## WHAT YOU HAVE TO DO
Starting at the line with "(414, 358) = (354, 310): white" in it, reproduce each line below through the last one, exactly, and include nothing else.

---

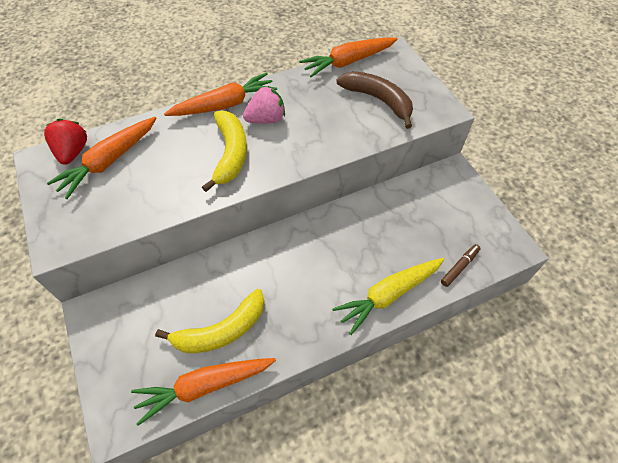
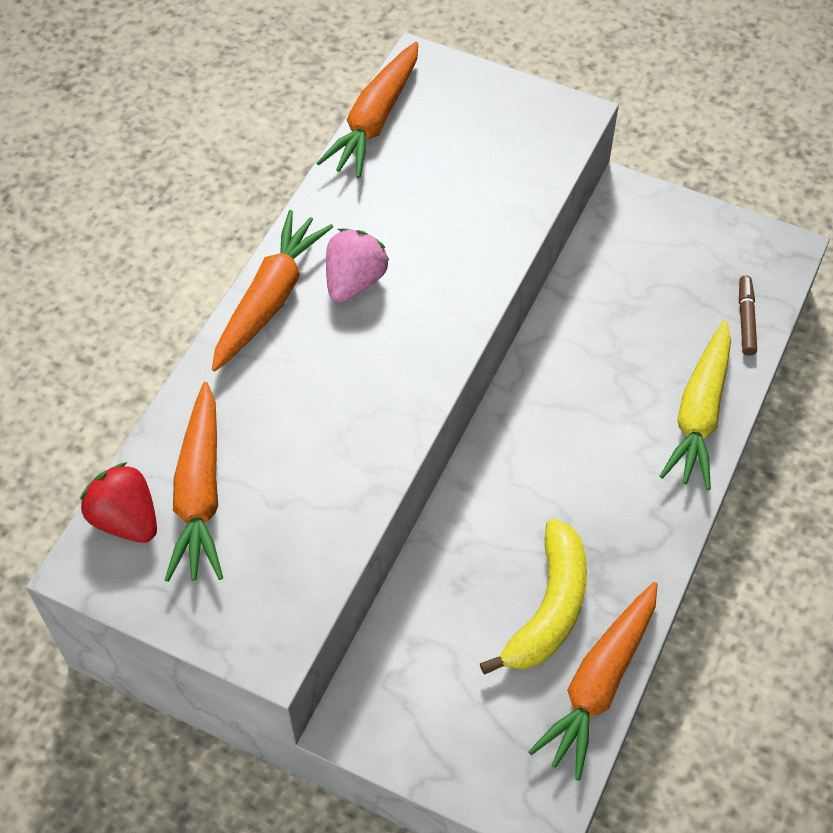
camera: 40 degrees left, 0 degrees up
(230, 154) = (361, 363): yellow banana -> none
(378, 100) = (476, 155): brown banana -> none

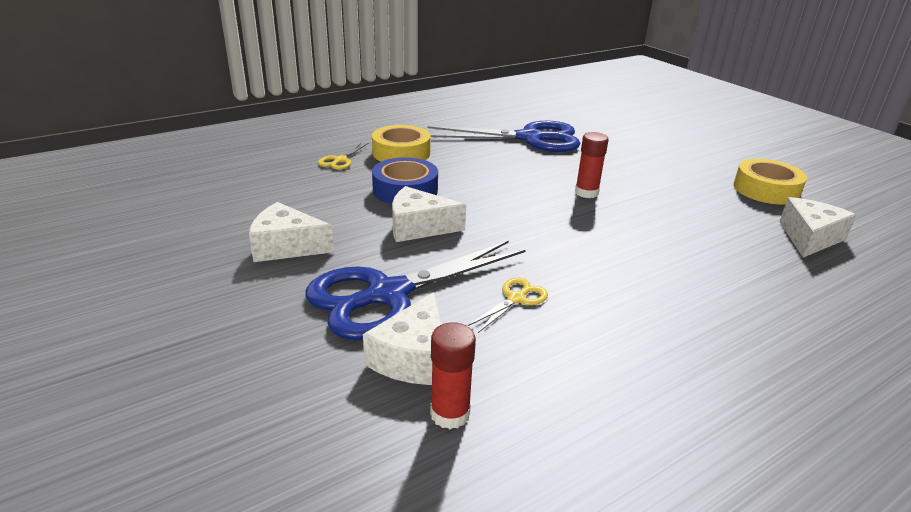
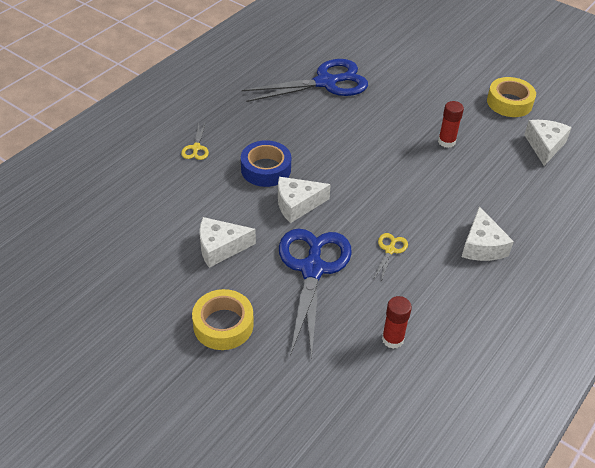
camera: 20 degrees left, 15 degrees up
(388, 295) = (312, 269): blue scissors -> blue scissors turned 150 degrees clockwise
(401, 153) = (237, 127): yellow tape -> yellow tape (223, 325)
(414, 358) = (354, 310): white cheese -> white cheese (482, 246)
(586, 193) = (392, 138): red glue stick -> red glue stick (446, 142)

---

## SOLUTION TO THE PROBLEM
(414, 358) = (354, 310): white cheese -> white cheese (482, 246)
(586, 193) = (392, 138): red glue stick -> red glue stick (446, 142)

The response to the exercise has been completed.